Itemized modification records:

'''

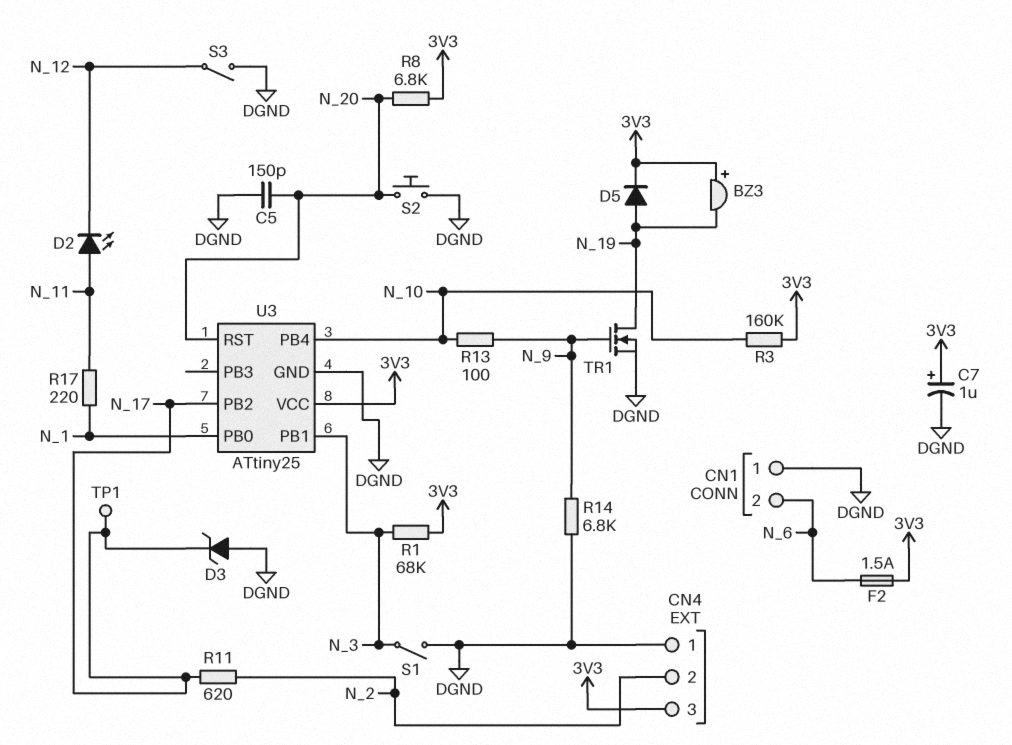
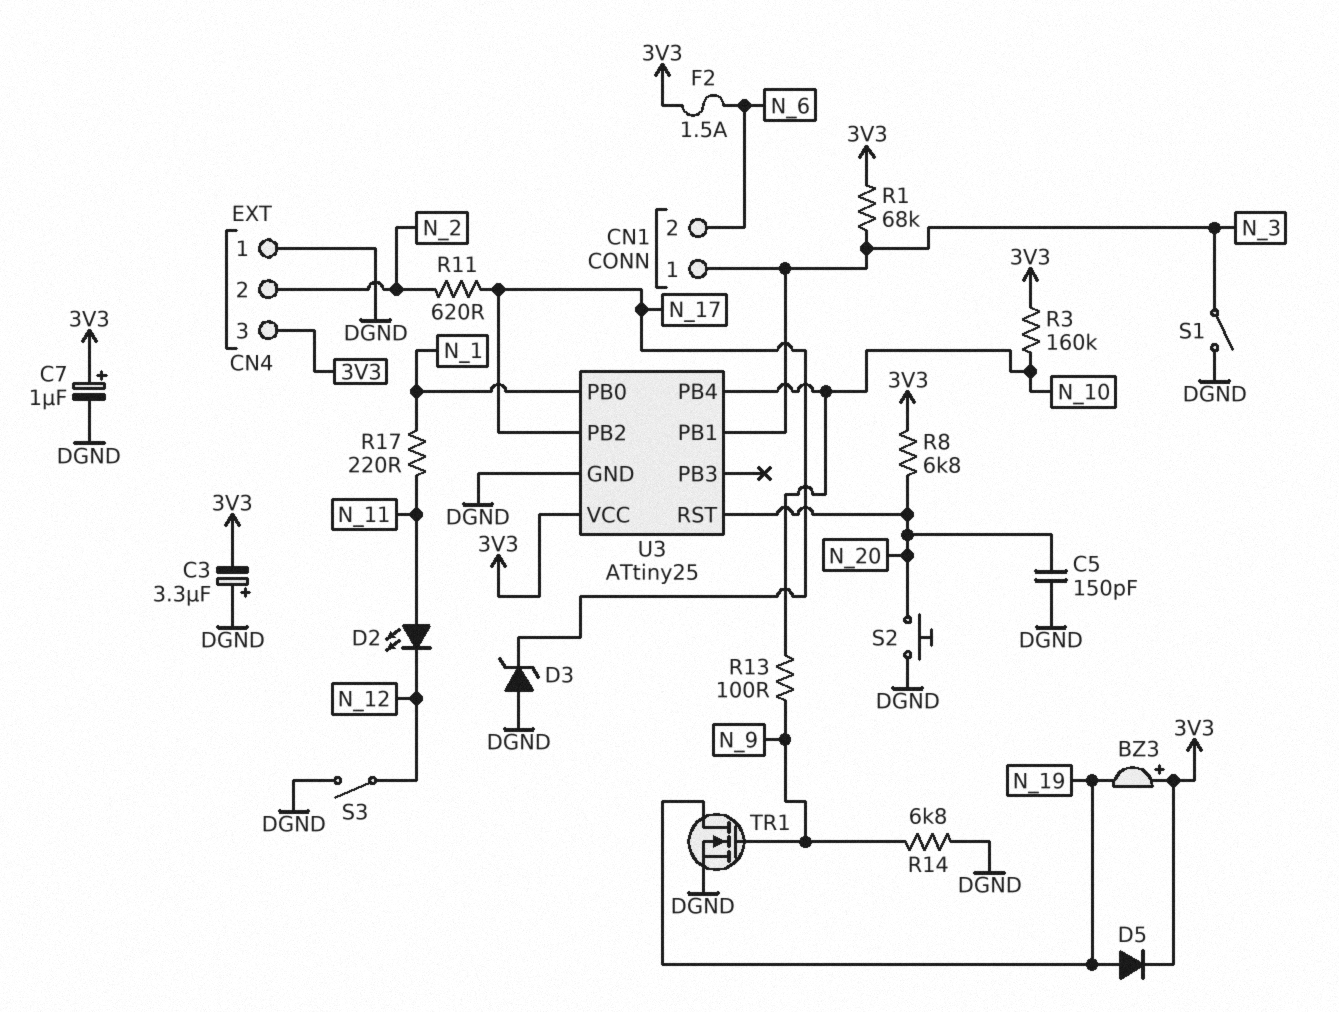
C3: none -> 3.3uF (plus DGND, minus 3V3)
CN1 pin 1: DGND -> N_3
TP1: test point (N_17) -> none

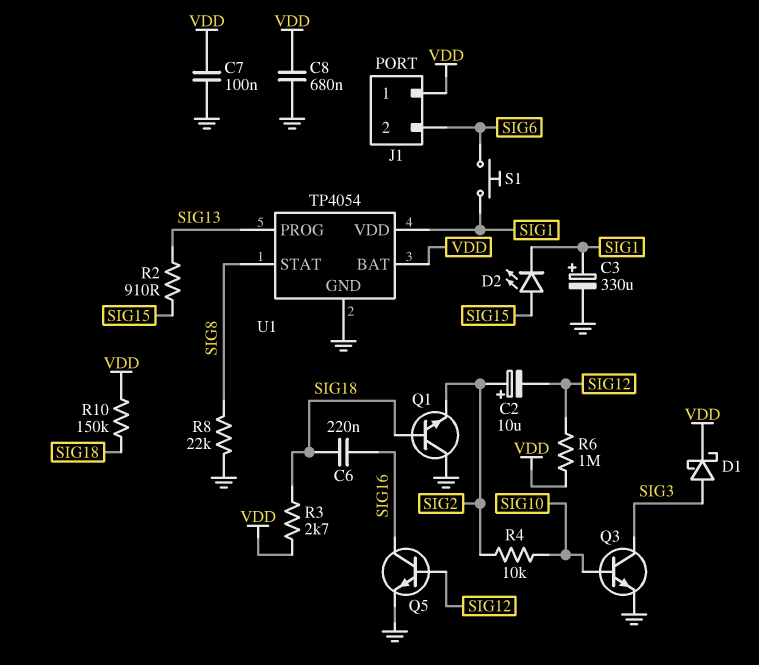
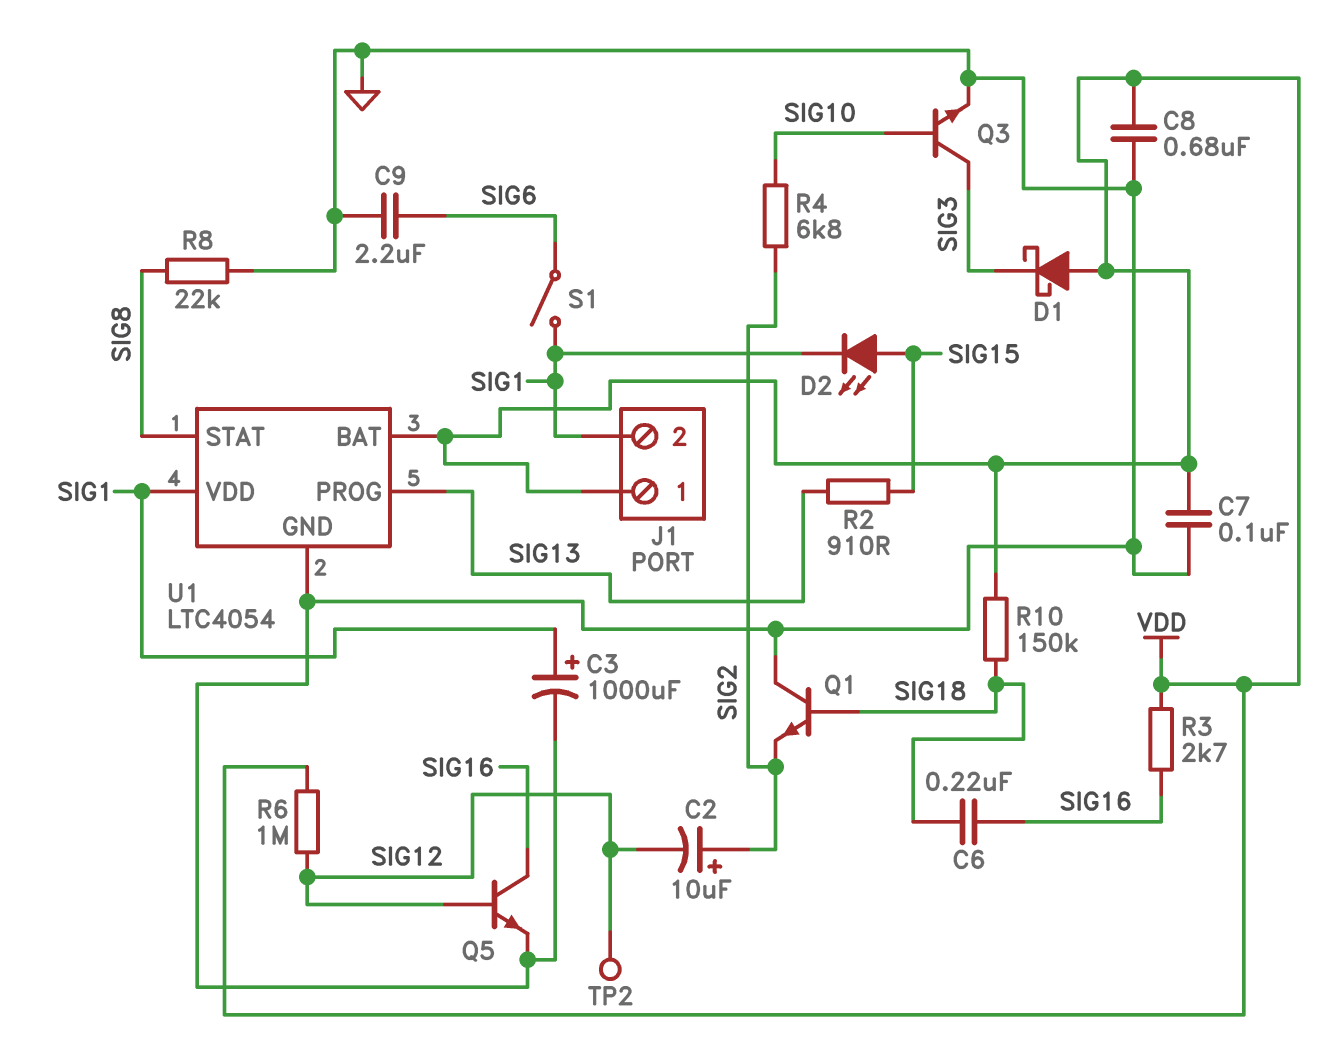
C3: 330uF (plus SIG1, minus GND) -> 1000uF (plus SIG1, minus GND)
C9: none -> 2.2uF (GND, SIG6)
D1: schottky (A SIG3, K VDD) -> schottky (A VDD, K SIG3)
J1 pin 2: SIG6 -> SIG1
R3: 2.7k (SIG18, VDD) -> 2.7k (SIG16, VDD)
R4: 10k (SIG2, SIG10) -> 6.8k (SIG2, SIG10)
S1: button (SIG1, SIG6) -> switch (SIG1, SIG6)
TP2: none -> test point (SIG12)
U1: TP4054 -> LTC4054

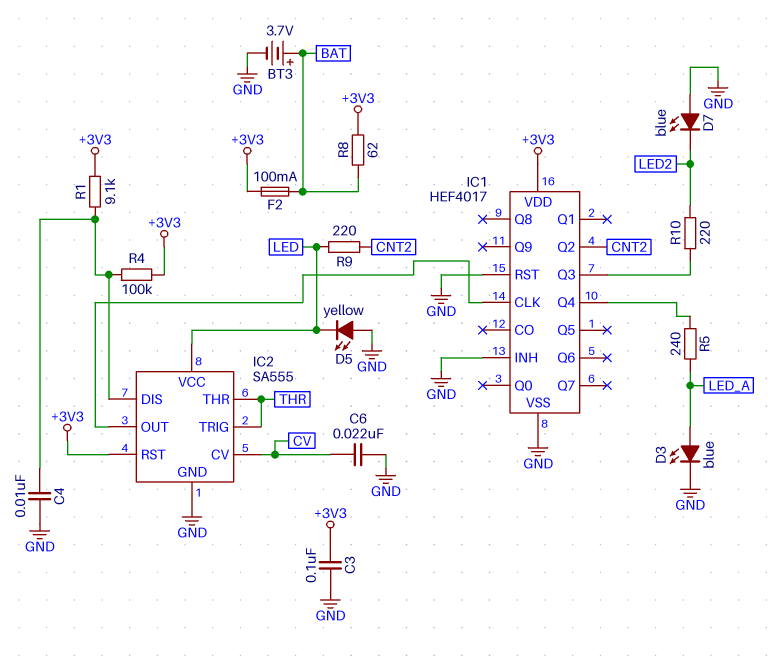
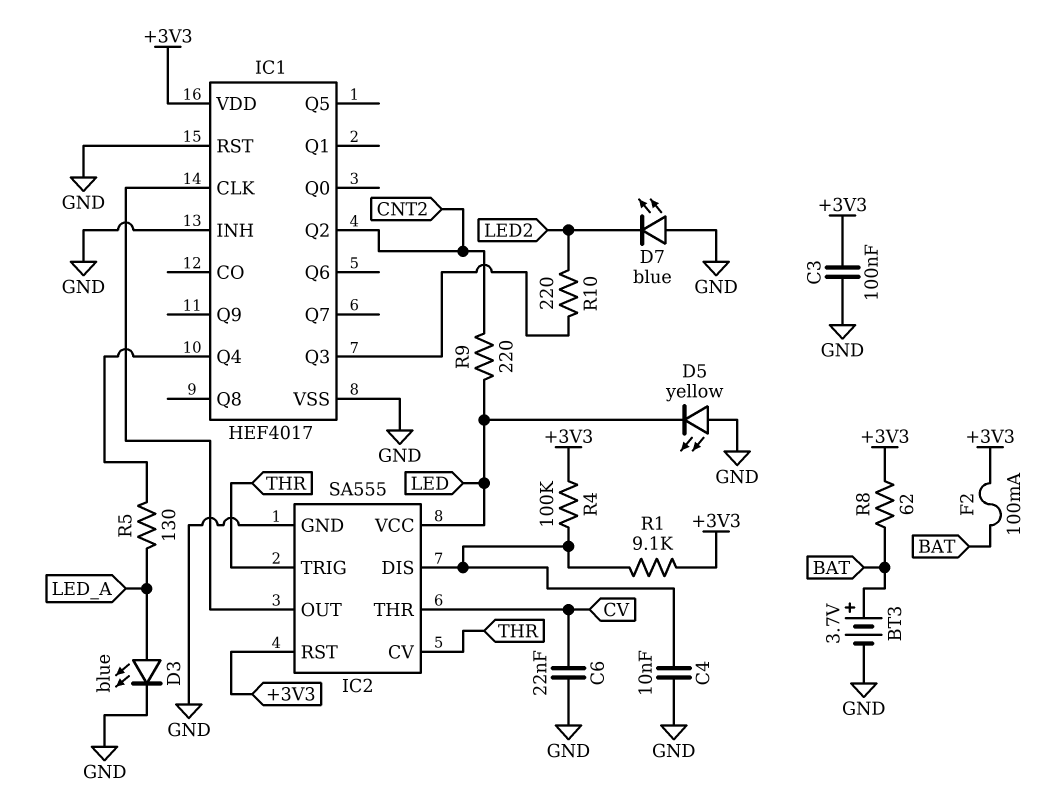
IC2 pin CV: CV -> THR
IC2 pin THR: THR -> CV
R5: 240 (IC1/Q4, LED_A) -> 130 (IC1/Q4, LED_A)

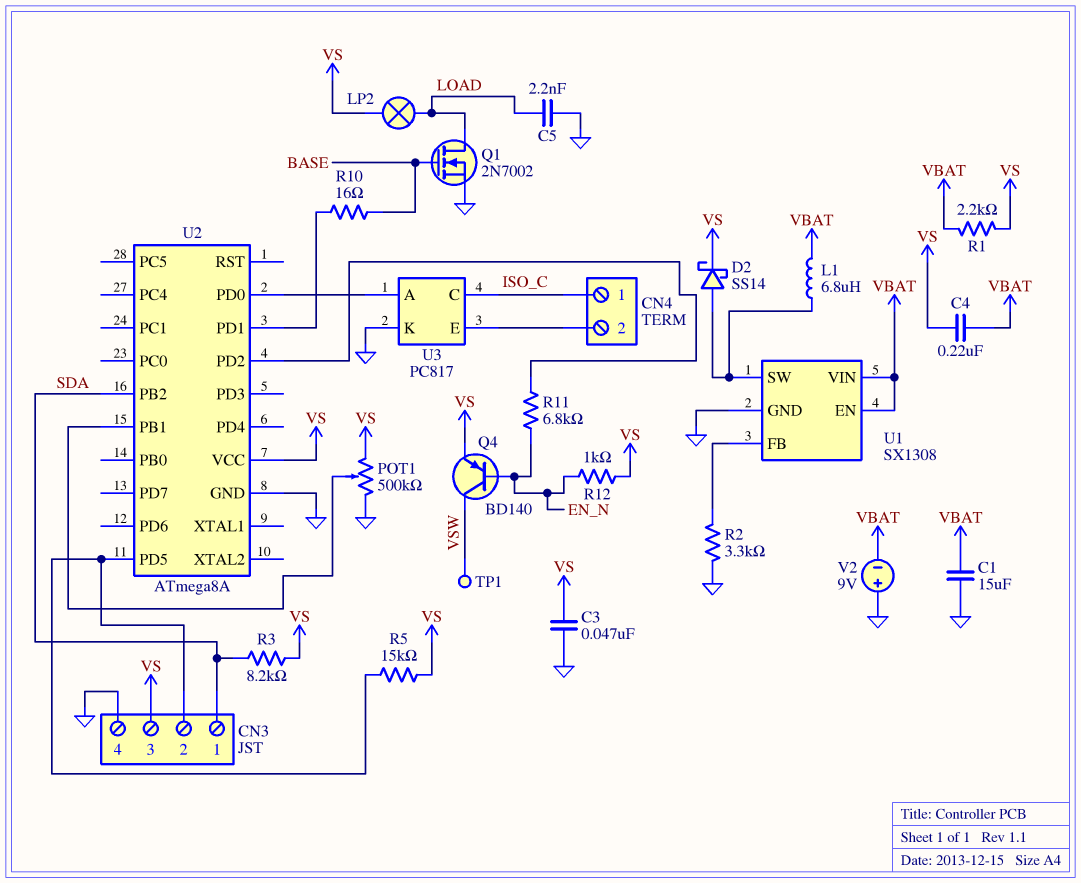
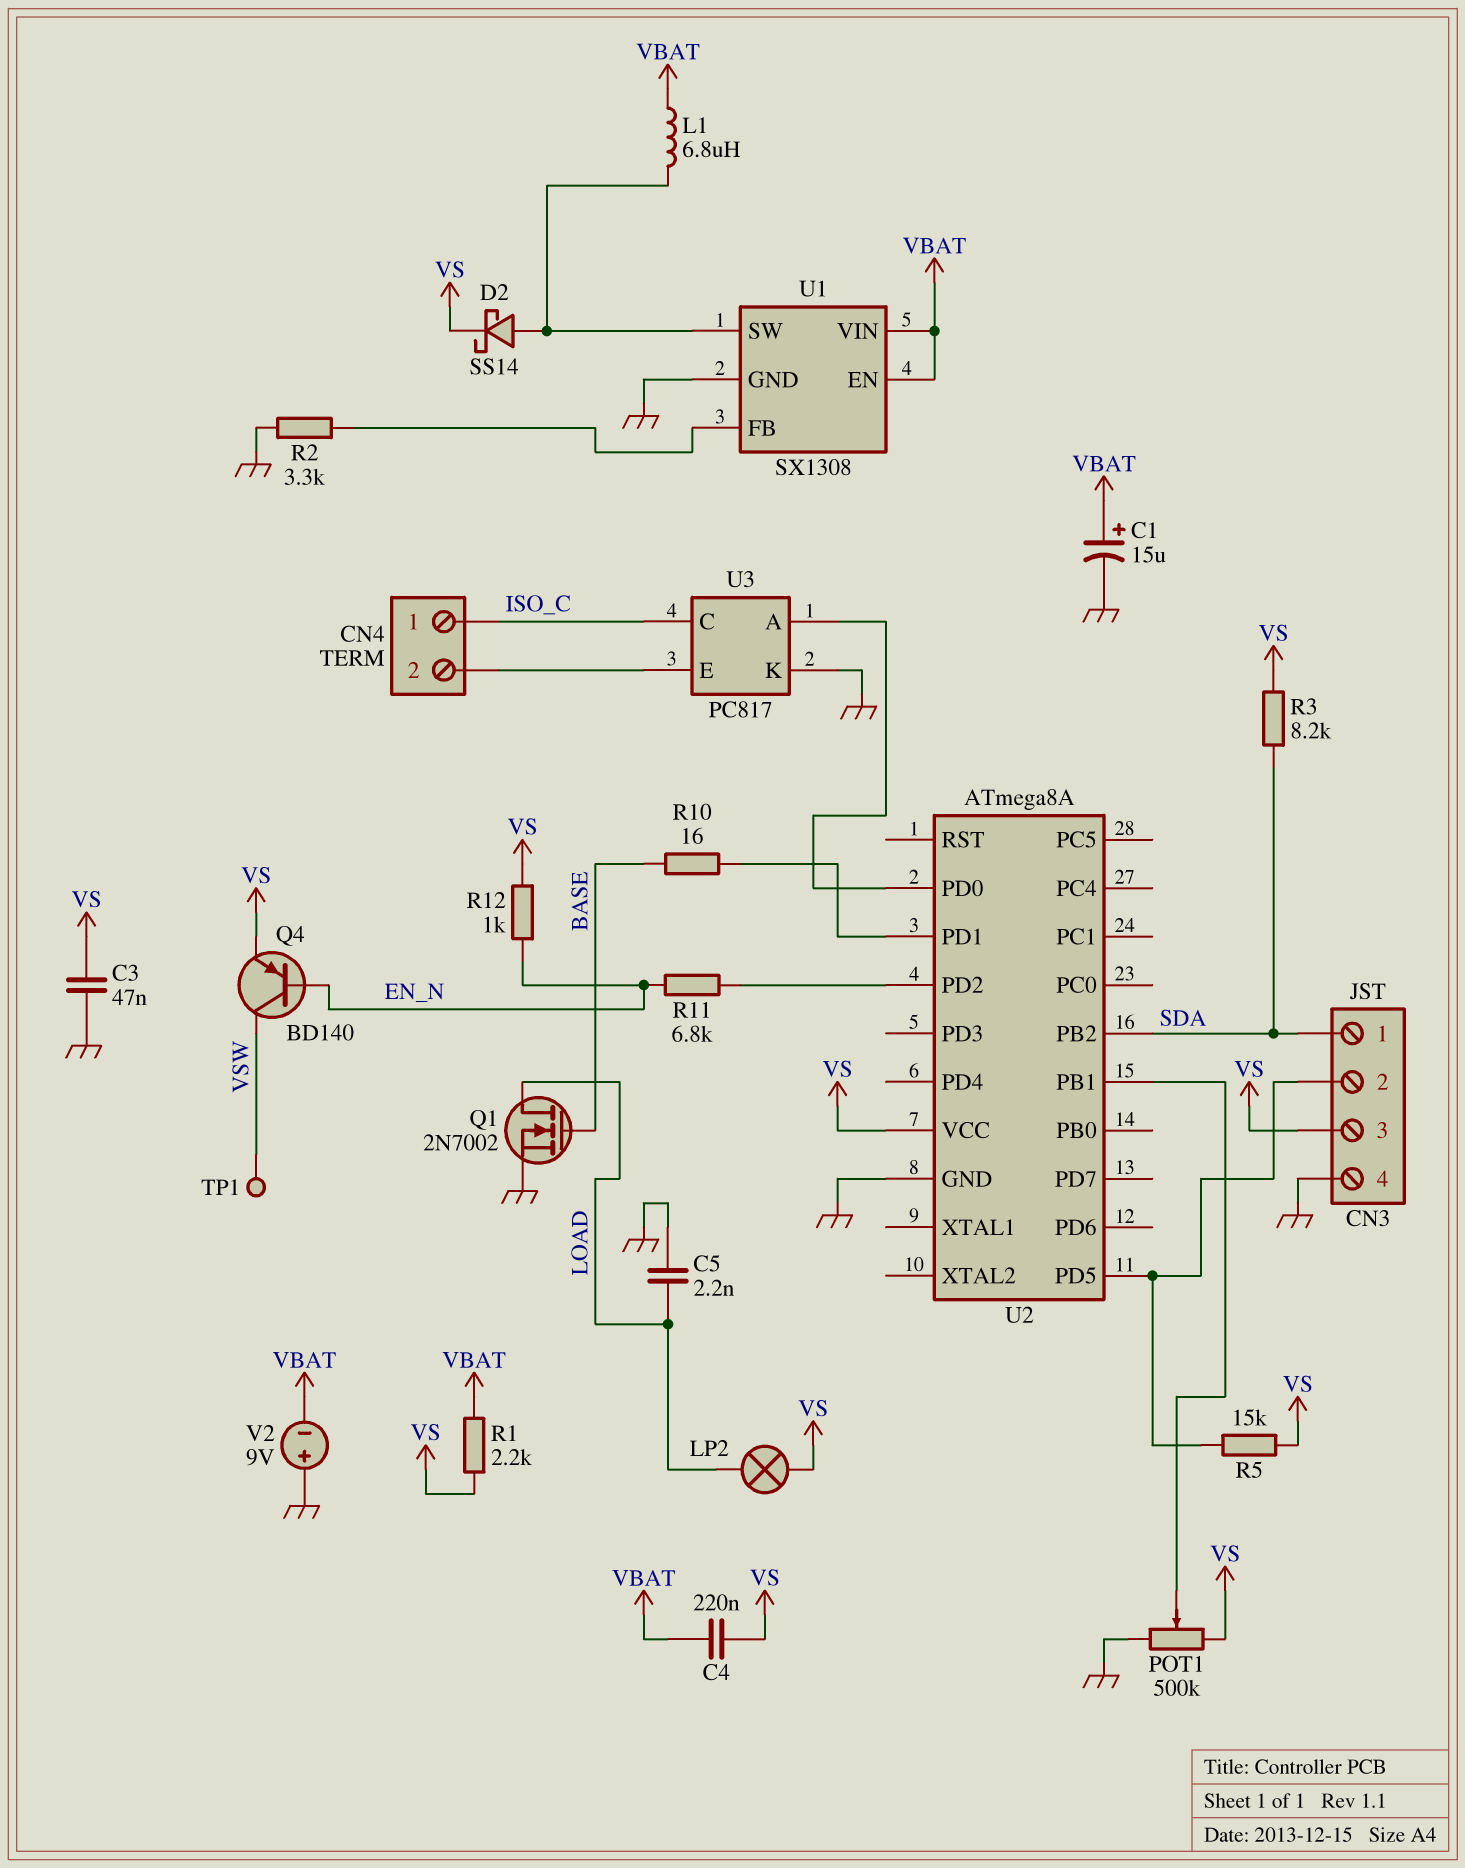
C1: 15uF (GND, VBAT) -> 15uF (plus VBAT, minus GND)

'''

**What to do**:
The range to print runs from the line with "R3: 2.7k (SIG18, VDD) -> 2.7k (SIG16, VDD)" through the last line of the entries, both included; keep it exact and skip the pictures.

**Solution to this problem**:
R3: 2.7k (SIG18, VDD) -> 2.7k (SIG16, VDD)
R4: 10k (SIG2, SIG10) -> 6.8k (SIG2, SIG10)
S1: button (SIG1, SIG6) -> switch (SIG1, SIG6)
TP2: none -> test point (SIG12)
U1: TP4054 -> LTC4054

IC2 pin CV: CV -> THR
IC2 pin THR: THR -> CV
R5: 240 (IC1/Q4, LED_A) -> 130 (IC1/Q4, LED_A)

C1: 15uF (GND, VBAT) -> 15uF (plus VBAT, minus GND)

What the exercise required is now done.